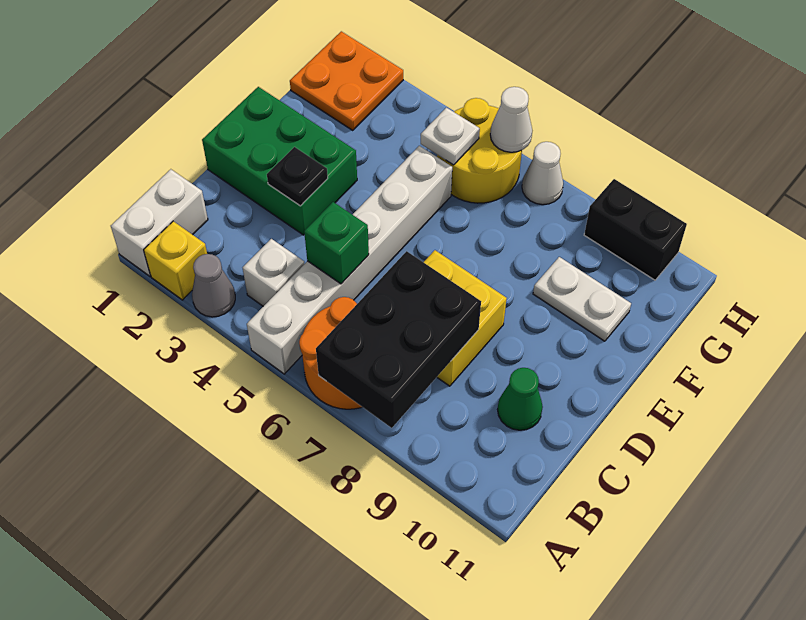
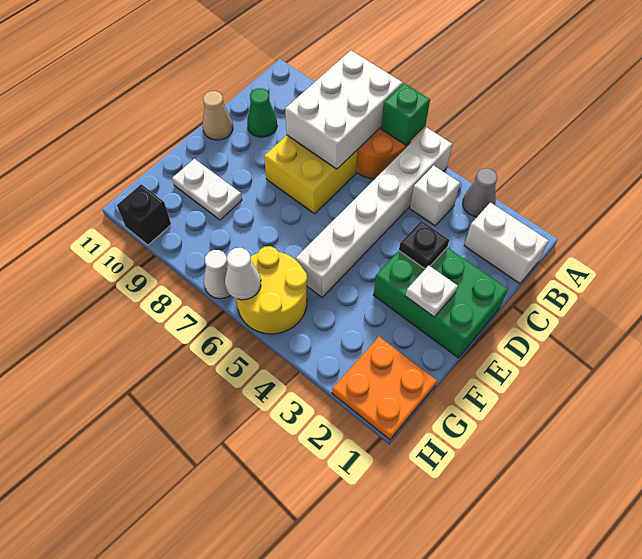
white brick A1:B1 level 1 -> white brick B1:B2 level 1
yellow brick A2 level 1 -> none
black brick A7:C8 level 2 -> white brick A7:C8 level 2
green brick C5 level 2 -> green brick A6 level 2
none -> tan cone D11 level 1
white plate G5 level 2 -> white plate E2 level 2
black brick H9:H10 level 1 -> black brick H10 level 1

Exercise aim:
Wherever the listing shows a picture, omit it and output the rest exactly as given.

Result of the exercise:
white brick A1:B1 level 1 -> white brick B1:B2 level 1
yellow brick A2 level 1 -> none
black brick A7:C8 level 2 -> white brick A7:C8 level 2
green brick C5 level 2 -> green brick A6 level 2
none -> tan cone D11 level 1
white plate G5 level 2 -> white plate E2 level 2
black brick H9:H10 level 1 -> black brick H10 level 1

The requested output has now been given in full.